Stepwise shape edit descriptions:

*** Block opens ***

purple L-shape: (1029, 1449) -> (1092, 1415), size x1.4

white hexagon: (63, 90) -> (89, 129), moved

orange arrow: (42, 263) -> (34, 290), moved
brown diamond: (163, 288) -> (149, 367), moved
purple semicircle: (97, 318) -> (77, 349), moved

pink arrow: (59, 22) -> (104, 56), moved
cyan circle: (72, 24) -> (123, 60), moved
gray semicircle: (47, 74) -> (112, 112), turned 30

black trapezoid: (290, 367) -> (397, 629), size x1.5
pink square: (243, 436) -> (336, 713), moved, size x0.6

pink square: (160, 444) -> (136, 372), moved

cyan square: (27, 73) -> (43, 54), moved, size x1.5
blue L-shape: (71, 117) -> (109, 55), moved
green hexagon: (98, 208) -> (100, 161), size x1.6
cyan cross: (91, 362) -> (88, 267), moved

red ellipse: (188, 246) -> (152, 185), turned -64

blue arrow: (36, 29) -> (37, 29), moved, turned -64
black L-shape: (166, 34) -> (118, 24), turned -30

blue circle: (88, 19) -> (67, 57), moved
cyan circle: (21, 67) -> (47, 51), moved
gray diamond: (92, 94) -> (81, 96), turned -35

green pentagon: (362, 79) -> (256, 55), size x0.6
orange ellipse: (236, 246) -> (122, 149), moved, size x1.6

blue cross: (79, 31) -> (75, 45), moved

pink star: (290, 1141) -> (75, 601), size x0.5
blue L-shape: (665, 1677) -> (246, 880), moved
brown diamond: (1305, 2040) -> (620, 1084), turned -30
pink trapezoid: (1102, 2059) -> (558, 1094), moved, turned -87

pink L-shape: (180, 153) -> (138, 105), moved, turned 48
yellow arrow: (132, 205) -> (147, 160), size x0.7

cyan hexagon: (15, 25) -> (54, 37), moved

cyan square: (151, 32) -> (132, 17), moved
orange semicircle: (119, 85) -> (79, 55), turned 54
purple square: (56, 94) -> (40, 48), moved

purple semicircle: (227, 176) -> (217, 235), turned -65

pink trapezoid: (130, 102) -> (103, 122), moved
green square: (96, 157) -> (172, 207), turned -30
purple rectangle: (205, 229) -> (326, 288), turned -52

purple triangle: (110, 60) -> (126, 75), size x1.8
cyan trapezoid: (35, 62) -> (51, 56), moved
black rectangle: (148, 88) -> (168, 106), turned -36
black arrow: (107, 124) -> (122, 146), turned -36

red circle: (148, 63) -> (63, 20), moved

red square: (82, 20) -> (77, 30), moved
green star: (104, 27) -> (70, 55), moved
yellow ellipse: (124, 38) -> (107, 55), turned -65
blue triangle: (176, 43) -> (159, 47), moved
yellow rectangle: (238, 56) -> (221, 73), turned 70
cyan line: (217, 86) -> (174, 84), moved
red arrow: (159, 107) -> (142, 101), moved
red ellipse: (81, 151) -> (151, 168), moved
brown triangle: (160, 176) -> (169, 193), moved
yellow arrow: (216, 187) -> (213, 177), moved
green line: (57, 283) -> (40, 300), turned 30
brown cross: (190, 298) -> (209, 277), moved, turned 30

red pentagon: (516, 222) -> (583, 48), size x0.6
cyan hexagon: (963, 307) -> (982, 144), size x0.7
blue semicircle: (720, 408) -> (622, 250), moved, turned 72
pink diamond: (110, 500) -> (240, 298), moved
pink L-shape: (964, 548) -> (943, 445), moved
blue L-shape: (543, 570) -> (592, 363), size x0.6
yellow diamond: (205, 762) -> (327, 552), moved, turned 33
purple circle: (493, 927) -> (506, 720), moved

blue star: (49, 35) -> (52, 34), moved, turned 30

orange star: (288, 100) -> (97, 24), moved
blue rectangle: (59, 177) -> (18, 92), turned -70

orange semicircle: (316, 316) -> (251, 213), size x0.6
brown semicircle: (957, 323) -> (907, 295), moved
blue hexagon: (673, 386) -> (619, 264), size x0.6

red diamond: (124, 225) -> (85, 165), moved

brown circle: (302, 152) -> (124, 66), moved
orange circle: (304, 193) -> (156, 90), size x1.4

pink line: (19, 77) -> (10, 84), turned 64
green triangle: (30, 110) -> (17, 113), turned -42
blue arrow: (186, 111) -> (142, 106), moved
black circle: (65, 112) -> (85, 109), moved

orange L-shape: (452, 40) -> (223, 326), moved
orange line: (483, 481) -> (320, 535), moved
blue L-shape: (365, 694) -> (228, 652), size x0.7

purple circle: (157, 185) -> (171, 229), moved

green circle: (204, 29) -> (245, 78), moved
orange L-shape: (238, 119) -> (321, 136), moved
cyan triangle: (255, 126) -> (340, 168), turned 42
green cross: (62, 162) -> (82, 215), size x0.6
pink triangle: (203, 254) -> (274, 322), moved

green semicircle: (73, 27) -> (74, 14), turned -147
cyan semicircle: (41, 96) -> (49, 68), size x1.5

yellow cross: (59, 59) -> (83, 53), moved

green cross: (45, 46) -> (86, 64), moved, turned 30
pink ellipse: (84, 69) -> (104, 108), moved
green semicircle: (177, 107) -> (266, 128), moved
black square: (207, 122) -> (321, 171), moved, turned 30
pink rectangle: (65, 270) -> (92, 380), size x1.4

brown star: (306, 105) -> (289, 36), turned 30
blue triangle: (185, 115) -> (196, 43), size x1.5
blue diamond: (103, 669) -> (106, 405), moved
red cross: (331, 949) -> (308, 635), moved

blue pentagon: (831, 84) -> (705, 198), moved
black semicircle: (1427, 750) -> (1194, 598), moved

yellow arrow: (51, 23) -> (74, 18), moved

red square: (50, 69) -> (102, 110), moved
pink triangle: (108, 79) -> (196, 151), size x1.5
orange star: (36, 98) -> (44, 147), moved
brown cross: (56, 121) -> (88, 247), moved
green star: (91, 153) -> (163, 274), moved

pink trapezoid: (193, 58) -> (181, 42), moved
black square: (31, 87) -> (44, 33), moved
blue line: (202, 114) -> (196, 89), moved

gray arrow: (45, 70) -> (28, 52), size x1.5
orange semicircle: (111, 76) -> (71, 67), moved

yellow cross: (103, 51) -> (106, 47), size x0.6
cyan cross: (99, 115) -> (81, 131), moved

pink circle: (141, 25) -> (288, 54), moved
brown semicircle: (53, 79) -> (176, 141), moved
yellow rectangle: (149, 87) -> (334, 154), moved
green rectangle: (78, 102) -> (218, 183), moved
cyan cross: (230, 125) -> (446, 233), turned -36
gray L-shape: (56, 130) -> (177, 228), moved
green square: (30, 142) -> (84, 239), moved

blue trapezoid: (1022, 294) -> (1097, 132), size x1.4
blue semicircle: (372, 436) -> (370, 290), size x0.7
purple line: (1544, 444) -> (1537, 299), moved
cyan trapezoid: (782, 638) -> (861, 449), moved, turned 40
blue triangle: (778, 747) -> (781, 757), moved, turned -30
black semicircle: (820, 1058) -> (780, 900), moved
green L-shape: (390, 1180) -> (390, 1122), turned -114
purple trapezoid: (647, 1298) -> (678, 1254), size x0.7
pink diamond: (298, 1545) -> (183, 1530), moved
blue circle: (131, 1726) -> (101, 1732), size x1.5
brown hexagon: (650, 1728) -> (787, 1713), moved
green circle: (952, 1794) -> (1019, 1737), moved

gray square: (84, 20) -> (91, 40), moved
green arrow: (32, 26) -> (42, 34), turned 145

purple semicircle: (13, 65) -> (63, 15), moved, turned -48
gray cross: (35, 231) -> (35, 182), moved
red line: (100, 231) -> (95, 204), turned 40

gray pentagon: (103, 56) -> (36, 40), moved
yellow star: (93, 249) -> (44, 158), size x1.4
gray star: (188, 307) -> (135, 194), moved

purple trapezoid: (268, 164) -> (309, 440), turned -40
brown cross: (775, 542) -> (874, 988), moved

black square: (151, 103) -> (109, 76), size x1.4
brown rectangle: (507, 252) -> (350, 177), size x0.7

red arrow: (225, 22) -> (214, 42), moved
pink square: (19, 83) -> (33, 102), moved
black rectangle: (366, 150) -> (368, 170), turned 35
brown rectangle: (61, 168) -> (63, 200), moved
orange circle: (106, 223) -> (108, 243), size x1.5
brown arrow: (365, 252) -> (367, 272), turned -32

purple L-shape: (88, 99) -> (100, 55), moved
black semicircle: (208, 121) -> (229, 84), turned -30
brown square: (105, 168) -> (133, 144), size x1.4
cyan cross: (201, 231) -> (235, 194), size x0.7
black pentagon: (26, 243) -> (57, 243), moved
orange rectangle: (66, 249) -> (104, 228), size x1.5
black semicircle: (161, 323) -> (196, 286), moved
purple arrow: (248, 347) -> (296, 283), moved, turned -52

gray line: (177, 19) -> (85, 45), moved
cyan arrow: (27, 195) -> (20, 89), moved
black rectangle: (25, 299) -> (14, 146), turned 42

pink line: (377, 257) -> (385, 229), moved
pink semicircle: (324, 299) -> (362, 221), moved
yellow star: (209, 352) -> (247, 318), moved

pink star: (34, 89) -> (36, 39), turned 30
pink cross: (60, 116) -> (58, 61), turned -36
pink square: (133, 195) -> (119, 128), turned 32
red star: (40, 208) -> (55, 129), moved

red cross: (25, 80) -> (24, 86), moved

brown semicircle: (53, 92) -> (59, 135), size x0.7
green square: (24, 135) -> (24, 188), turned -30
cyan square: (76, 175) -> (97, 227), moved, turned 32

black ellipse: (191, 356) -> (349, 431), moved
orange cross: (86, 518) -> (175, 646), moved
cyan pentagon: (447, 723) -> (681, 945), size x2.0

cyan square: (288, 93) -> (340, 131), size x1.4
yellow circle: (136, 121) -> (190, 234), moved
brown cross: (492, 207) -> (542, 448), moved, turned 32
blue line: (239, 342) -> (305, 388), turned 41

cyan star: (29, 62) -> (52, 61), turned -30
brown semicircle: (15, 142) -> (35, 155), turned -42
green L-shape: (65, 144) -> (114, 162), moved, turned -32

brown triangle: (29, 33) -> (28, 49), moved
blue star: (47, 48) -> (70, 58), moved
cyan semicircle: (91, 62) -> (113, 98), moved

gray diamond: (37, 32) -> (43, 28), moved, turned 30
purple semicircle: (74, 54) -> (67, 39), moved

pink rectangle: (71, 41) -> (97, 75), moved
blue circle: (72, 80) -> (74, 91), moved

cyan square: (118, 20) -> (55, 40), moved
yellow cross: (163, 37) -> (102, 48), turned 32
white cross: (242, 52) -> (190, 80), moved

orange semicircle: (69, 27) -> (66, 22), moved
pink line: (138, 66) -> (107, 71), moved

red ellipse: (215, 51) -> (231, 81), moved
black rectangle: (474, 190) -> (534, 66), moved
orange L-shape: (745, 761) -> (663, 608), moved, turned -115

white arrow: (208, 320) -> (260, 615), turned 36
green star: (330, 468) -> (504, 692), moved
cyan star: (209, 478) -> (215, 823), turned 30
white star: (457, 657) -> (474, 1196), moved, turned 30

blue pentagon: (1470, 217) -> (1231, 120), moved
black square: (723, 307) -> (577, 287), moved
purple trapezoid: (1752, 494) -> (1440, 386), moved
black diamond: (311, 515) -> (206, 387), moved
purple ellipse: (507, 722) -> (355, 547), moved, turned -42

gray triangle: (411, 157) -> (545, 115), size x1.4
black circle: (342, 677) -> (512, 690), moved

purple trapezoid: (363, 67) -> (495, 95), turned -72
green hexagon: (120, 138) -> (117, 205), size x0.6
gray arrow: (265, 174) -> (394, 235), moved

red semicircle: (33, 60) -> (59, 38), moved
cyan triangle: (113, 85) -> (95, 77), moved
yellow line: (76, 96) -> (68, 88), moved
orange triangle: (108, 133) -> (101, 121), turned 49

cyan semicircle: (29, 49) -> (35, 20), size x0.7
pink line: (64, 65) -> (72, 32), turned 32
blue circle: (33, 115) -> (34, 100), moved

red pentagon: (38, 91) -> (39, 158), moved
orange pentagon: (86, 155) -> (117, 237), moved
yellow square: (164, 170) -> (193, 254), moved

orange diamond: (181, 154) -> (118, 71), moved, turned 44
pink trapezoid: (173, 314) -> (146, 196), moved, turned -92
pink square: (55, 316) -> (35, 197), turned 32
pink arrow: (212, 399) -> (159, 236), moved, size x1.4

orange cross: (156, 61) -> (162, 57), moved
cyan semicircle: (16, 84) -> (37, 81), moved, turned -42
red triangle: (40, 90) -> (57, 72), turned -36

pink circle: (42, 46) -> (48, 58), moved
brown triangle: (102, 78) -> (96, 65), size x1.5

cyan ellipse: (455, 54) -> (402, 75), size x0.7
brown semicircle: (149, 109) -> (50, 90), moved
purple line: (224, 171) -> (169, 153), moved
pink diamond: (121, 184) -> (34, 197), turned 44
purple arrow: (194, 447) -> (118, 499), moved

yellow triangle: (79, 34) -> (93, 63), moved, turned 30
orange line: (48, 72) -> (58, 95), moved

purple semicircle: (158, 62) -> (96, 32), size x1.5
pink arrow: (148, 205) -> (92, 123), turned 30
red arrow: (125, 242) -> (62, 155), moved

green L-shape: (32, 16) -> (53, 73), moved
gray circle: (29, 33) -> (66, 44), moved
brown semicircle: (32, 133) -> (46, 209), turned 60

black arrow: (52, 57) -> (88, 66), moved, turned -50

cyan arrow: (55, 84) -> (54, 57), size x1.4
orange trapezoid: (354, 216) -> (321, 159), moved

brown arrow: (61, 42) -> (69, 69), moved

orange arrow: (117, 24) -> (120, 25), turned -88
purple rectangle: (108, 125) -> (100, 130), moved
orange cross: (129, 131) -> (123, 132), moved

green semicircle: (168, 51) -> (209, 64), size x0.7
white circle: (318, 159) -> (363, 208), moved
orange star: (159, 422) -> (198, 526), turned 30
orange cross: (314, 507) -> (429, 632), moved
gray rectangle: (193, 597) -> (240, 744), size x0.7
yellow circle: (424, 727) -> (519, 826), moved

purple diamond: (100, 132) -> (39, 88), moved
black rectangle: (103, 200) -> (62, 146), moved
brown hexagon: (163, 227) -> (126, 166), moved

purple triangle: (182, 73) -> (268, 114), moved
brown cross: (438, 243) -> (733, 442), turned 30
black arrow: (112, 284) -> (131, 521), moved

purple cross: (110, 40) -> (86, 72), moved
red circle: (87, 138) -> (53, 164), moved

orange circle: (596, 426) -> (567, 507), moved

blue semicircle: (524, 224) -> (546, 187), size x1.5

*** Block closes ***

*Exercise instructions*. Within the data above, the lines from the one with "blue pentagon: (831, 84) -> (705, 198), moved" to the one with "blue circle: (131, 1726)" must be repeated exactly; no other line belongs in the answer.

*Your response*.
blue pentagon: (831, 84) -> (705, 198), moved
black semicircle: (1427, 750) -> (1194, 598), moved

yellow arrow: (51, 23) -> (74, 18), moved

red square: (50, 69) -> (102, 110), moved
pink triangle: (108, 79) -> (196, 151), size x1.5
orange star: (36, 98) -> (44, 147), moved
brown cross: (56, 121) -> (88, 247), moved
green star: (91, 153) -> (163, 274), moved

pink trapezoid: (193, 58) -> (181, 42), moved
black square: (31, 87) -> (44, 33), moved
blue line: (202, 114) -> (196, 89), moved

gray arrow: (45, 70) -> (28, 52), size x1.5
orange semicircle: (111, 76) -> (71, 67), moved

yellow cross: (103, 51) -> (106, 47), size x0.6
cyan cross: (99, 115) -> (81, 131), moved

pink circle: (141, 25) -> (288, 54), moved
brown semicircle: (53, 79) -> (176, 141), moved
yellow rectangle: (149, 87) -> (334, 154), moved
green rectangle: (78, 102) -> (218, 183), moved
cyan cross: (230, 125) -> (446, 233), turned -36
gray L-shape: (56, 130) -> (177, 228), moved
green square: (30, 142) -> (84, 239), moved

blue trapezoid: (1022, 294) -> (1097, 132), size x1.4
blue semicircle: (372, 436) -> (370, 290), size x0.7
purple line: (1544, 444) -> (1537, 299), moved
cyan trapezoid: (782, 638) -> (861, 449), moved, turned 40
blue triangle: (778, 747) -> (781, 757), moved, turned -30
black semicircle: (820, 1058) -> (780, 900), moved
green L-shape: (390, 1180) -> (390, 1122), turned -114
purple trapezoid: (647, 1298) -> (678, 1254), size x0.7
pink diamond: (298, 1545) -> (183, 1530), moved
blue circle: (131, 1726) -> (101, 1732), size x1.5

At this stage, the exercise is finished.